--- Material for the task ---

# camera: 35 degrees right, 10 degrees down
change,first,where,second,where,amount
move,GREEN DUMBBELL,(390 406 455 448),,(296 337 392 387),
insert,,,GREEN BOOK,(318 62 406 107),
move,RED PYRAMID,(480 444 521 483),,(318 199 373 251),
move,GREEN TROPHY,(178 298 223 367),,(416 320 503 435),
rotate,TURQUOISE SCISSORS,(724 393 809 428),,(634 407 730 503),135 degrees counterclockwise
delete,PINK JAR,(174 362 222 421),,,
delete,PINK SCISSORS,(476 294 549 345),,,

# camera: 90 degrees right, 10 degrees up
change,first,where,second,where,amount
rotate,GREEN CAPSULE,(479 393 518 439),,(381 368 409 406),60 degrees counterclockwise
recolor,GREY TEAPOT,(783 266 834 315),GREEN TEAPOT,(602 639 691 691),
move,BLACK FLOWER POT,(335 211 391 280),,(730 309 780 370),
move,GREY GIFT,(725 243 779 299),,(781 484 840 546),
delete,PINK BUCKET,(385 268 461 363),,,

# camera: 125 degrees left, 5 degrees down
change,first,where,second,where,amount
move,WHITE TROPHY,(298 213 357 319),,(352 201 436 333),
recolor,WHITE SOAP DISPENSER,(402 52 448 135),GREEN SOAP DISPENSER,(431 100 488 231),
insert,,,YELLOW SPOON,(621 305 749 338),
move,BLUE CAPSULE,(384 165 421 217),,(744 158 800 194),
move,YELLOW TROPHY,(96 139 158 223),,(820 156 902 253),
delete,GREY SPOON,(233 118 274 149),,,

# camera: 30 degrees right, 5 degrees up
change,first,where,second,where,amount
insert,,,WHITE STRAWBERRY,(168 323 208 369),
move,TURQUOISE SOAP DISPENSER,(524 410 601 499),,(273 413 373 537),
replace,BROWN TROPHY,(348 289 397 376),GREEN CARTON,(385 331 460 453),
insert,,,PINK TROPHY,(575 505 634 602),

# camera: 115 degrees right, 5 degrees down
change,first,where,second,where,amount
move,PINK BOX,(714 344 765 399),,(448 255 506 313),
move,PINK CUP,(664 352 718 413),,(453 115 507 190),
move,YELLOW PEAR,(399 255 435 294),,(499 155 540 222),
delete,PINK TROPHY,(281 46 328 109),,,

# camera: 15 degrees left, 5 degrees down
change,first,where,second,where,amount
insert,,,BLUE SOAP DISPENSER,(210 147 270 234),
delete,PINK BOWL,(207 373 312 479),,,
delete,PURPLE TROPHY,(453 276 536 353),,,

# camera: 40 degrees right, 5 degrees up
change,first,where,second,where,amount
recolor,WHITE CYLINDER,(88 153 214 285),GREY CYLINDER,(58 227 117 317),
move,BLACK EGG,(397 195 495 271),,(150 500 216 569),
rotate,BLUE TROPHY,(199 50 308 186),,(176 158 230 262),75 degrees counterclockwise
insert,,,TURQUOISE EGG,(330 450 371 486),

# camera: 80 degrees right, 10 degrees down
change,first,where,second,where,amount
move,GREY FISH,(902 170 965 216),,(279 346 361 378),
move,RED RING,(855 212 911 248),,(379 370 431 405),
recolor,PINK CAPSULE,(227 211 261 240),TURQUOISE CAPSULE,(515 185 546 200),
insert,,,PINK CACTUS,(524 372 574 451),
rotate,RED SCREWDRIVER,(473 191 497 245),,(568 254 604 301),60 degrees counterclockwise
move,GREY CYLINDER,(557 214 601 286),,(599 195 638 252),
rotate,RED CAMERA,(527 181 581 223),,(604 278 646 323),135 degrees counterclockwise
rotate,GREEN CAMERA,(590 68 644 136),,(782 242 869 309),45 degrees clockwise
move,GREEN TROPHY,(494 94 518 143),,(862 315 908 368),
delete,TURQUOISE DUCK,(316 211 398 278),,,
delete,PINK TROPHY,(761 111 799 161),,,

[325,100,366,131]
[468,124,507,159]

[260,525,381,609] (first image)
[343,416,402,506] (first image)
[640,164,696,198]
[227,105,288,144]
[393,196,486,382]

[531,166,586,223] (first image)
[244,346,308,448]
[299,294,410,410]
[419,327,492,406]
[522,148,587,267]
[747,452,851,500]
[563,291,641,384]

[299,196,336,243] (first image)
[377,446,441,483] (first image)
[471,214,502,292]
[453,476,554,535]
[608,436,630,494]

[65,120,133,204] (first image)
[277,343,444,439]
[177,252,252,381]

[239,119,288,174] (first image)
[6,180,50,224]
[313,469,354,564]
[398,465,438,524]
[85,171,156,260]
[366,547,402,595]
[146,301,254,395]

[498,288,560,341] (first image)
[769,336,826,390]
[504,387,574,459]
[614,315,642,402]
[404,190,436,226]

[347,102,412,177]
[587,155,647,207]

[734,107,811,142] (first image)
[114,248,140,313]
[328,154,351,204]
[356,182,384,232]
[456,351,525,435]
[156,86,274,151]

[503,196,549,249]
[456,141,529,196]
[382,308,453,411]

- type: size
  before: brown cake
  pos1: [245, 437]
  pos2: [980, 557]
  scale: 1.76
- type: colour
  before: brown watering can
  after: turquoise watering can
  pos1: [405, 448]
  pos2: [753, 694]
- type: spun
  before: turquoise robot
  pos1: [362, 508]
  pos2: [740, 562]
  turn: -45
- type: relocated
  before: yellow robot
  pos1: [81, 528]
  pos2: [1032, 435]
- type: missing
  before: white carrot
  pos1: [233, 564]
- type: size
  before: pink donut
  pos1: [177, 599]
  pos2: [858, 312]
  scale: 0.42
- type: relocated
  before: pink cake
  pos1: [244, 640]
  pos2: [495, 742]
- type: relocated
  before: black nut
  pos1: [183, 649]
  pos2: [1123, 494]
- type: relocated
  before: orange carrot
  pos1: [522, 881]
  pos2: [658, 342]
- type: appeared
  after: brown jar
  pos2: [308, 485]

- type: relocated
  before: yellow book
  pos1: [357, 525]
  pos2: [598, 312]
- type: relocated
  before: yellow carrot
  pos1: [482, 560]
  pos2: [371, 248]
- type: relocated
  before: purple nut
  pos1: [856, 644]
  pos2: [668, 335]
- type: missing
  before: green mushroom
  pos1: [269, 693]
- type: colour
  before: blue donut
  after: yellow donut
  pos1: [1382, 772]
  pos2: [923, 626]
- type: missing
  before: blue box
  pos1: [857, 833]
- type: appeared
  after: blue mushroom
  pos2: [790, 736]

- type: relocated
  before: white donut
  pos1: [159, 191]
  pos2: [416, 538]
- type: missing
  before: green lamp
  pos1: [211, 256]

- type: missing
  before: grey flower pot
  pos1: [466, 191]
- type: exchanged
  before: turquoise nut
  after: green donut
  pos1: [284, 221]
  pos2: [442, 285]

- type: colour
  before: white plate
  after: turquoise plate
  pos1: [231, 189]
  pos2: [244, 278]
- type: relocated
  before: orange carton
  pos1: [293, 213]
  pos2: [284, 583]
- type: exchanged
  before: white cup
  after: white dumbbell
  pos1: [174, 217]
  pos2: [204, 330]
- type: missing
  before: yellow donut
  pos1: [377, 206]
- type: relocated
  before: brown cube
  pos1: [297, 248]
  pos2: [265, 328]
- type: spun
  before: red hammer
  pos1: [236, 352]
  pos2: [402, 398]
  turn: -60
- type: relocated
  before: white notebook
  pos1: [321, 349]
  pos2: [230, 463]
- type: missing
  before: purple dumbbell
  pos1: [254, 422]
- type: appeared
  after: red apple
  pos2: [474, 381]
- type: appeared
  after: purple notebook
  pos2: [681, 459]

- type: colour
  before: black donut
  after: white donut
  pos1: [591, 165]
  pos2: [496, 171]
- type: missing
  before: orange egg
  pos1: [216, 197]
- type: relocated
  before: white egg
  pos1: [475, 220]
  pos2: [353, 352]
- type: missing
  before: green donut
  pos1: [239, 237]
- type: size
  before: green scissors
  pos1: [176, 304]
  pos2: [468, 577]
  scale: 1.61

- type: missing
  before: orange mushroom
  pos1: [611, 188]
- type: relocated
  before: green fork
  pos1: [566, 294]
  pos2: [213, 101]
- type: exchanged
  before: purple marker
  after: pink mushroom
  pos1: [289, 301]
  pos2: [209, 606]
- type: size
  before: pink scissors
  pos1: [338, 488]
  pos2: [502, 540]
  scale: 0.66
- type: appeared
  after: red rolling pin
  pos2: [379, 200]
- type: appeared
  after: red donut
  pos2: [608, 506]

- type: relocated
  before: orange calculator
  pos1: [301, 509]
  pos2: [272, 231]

---

> Work required
Go through the entries above and tally each line that has the word "watering"; reply with the tally and nothing else.

> Result for this task
2